#### Data to process
----

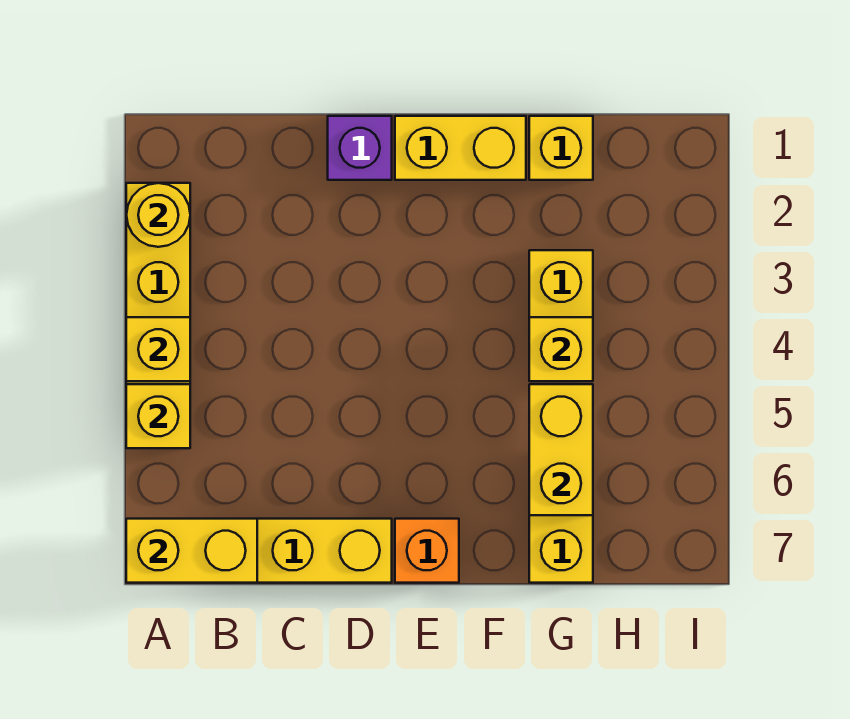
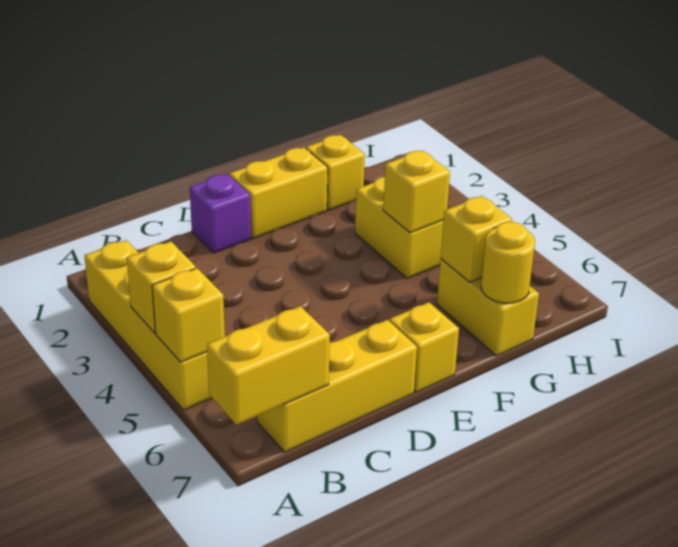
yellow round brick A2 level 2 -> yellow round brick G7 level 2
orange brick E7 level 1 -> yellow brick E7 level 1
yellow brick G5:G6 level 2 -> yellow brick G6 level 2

----

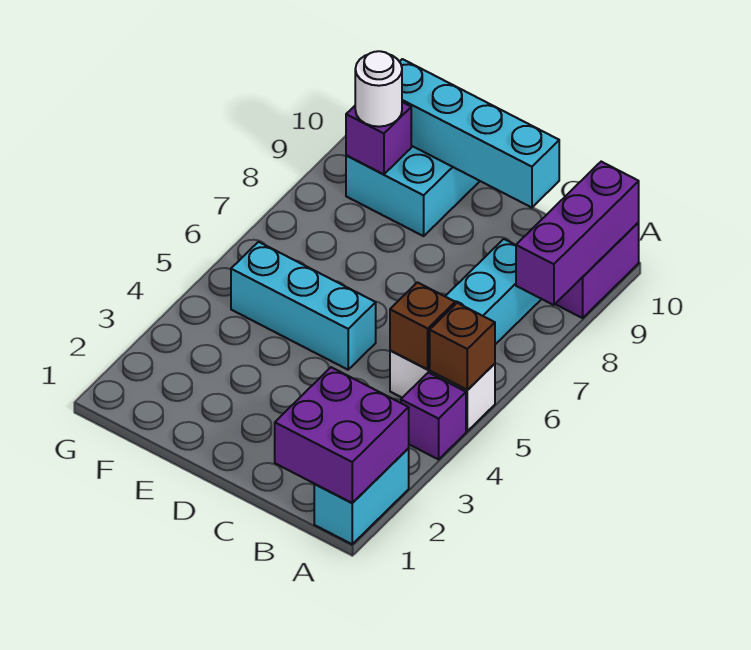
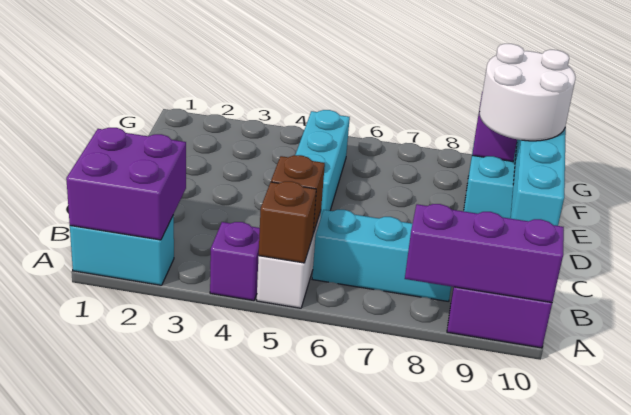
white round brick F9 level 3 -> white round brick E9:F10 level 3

----

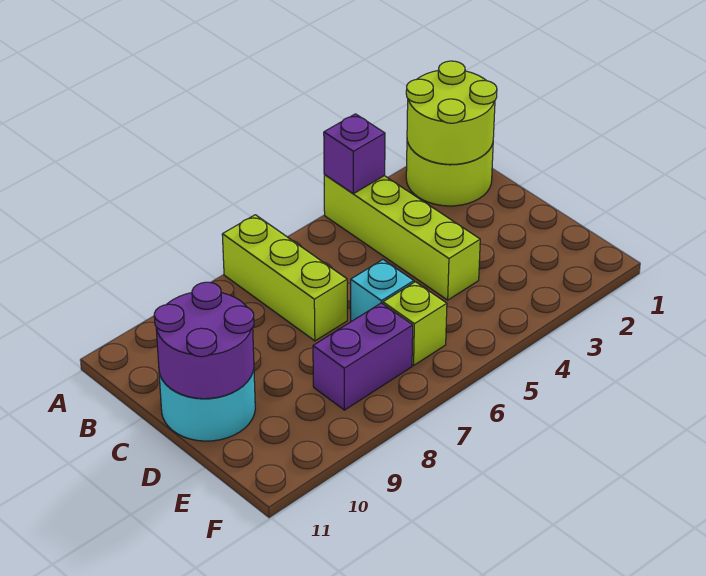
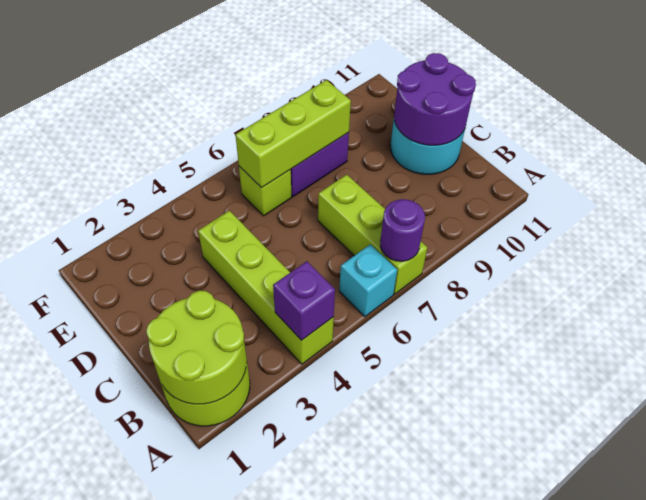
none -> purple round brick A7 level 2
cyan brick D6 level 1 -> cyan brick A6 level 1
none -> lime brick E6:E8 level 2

----

#### How to complete this task
Working from the records above, write out verbatim only the lines from the line containing "none -> purple round brick A7 level 2" through the line containing "none -> lime brick E6:E8 level 2".

#### Result of this task
none -> purple round brick A7 level 2
cyan brick D6 level 1 -> cyan brick A6 level 1
none -> lime brick E6:E8 level 2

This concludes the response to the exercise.